(Data supplied begins)

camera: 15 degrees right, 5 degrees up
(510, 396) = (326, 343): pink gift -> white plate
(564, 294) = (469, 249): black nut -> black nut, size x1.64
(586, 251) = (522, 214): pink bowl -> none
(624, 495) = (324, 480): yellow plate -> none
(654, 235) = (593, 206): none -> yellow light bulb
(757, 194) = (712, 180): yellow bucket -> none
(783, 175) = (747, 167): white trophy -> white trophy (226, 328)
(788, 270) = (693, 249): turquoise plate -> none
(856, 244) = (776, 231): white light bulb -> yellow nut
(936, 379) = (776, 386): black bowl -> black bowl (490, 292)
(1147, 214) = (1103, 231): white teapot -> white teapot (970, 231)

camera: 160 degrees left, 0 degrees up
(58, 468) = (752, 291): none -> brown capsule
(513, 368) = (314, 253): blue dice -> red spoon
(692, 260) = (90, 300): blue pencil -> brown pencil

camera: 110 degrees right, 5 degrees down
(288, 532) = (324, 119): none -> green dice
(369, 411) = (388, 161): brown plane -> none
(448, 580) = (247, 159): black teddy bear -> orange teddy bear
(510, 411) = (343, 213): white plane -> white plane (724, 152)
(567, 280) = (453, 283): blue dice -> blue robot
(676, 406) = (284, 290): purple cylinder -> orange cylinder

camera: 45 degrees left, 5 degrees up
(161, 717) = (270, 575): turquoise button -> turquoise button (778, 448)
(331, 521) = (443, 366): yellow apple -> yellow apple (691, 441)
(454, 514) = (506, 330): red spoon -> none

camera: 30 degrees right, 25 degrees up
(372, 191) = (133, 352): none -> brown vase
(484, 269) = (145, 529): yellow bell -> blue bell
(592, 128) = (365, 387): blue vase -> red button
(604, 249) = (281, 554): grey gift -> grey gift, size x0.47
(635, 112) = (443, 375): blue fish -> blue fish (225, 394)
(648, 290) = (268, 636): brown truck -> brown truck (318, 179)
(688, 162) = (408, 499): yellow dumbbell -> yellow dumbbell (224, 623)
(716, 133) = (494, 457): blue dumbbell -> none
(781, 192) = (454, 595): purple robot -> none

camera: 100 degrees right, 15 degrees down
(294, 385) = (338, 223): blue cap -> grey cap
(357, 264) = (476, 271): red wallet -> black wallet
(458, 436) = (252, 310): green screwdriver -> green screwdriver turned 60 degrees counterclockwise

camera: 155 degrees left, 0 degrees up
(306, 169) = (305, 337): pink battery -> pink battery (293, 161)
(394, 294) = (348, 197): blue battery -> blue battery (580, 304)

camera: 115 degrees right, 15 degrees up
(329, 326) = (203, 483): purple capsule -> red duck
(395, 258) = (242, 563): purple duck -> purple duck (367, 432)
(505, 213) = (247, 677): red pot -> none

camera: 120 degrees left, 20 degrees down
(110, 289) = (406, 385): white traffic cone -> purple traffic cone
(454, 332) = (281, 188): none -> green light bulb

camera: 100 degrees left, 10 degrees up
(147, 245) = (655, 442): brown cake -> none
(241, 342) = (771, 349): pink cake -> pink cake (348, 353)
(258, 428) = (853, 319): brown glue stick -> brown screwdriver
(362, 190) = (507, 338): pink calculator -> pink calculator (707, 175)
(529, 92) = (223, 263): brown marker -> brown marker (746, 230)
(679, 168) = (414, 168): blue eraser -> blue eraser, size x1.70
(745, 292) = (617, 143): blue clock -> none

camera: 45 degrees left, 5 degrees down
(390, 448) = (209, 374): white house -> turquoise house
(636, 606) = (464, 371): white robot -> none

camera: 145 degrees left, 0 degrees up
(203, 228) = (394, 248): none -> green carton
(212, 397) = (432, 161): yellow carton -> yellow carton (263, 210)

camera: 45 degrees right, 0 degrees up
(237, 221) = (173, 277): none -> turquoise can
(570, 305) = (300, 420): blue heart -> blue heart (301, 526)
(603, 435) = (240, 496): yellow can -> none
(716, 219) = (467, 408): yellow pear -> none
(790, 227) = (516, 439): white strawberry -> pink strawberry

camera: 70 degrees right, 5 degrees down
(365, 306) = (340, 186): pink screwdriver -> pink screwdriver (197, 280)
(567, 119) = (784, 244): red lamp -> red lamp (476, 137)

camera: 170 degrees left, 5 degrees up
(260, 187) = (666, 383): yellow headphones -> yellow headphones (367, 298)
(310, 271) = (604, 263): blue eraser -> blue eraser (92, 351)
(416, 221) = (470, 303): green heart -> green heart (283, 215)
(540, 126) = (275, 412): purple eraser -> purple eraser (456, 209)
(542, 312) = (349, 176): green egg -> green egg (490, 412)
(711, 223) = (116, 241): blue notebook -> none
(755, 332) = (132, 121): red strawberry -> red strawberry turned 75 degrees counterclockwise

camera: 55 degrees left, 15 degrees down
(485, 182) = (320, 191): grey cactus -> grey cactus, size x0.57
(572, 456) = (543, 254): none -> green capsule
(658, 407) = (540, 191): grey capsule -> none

(Data supplied ends)

Say how many lines above hold "bowl", and nothing else.

2